Every record that follows needs to be written out again, exactly.

####################

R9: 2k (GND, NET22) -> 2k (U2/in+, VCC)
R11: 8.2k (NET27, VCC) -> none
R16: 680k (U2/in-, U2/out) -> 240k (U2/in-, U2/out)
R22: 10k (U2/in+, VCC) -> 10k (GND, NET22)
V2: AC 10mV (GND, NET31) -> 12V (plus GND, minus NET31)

####################

● **Finished task**
R9: 2k (GND, NET22) -> 2k (U2/in+, VCC)
R11: 8.2k (NET27, VCC) -> none
R16: 680k (U2/in-, U2/out) -> 240k (U2/in-, U2/out)
R22: 10k (U2/in+, VCC) -> 10k (GND, NET22)
V2: AC 10mV (GND, NET31) -> 12V (plus GND, minus NET31)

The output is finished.